What you need to do :: Read the data, and whenever a line holds the word "road", report that line.

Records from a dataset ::

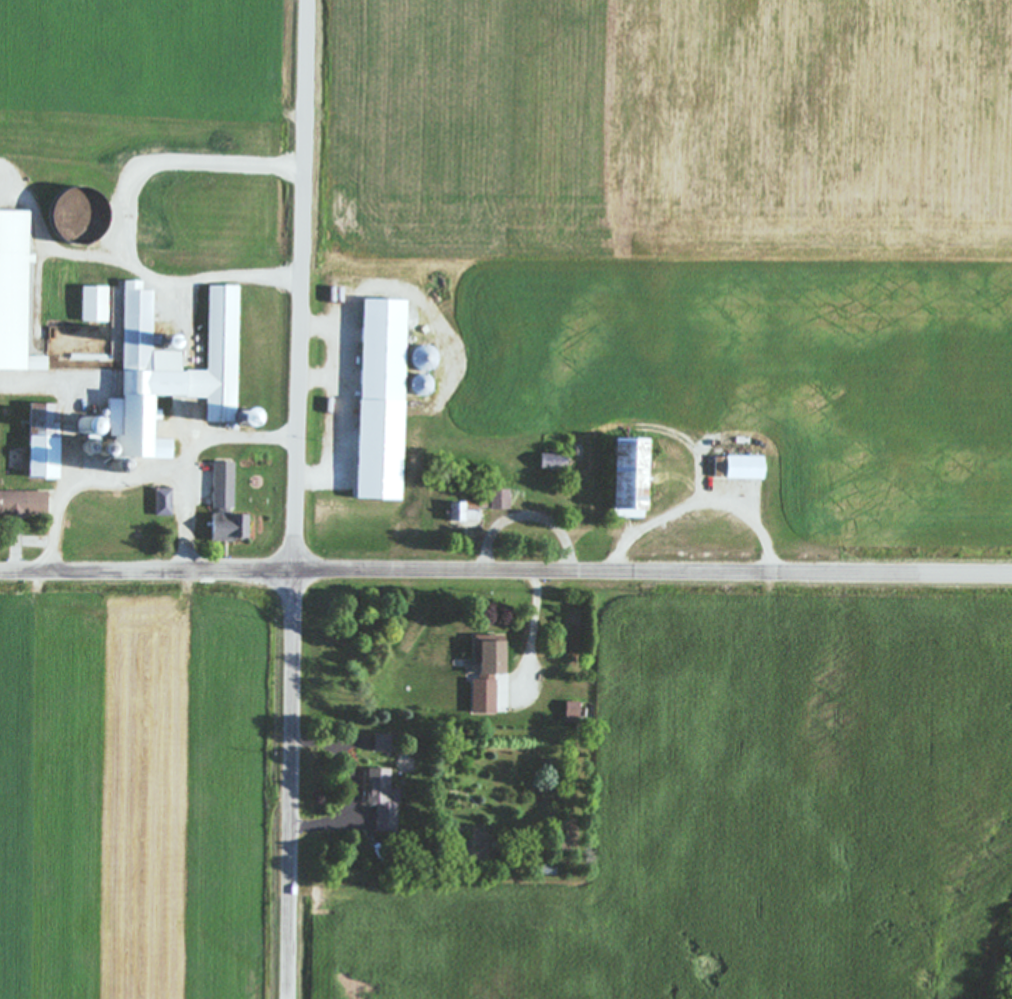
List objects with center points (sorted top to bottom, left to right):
road: (175, 280)
building: (13, 293)
building: (91, 304)
building: (133, 315)
building: (173, 378)
building: (374, 399)
building: (45, 437)
building: (159, 449)
building: (738, 468)
road: (151, 471)
building: (623, 477)
road: (300, 499)
building: (495, 500)
building: (160, 502)
road: (702, 503)
building: (20, 504)
building: (222, 508)
building: (459, 513)
road: (530, 514)
road: (188, 523)
road: (505, 575)
road: (535, 620)
building: (482, 658)
building: (478, 697)
building: (568, 710)
road: (358, 784)
building: (380, 800)

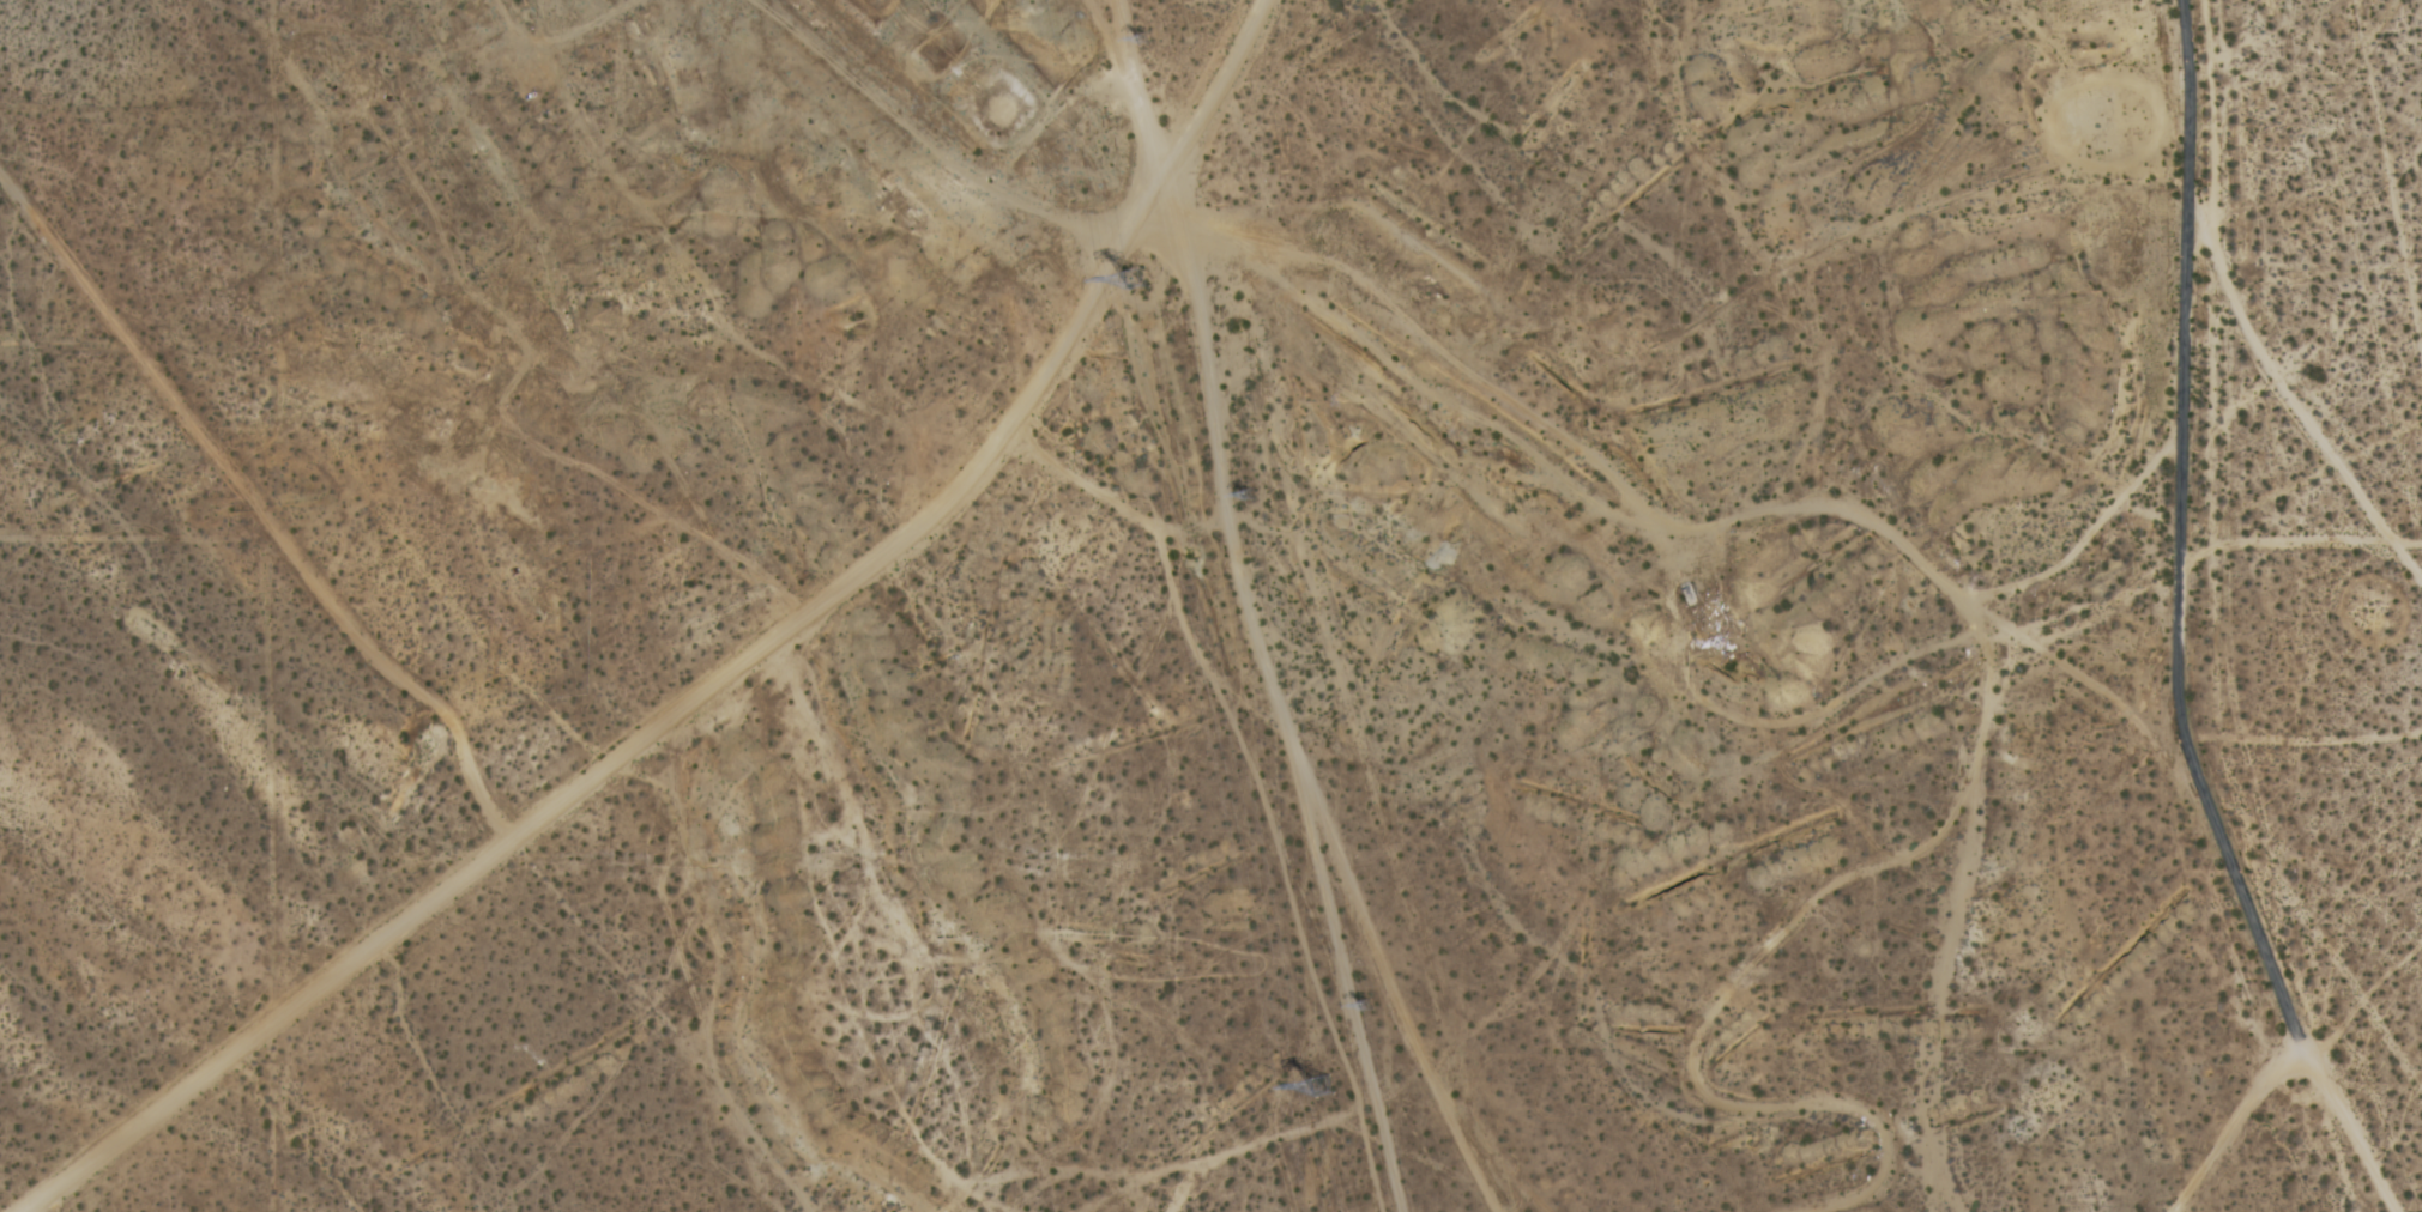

Response ::
road: (175, 280)
road: (151, 471)
road: (300, 499)
road: (702, 503)
road: (530, 514)
road: (188, 523)
road: (505, 575)
road: (535, 620)
road: (358, 784)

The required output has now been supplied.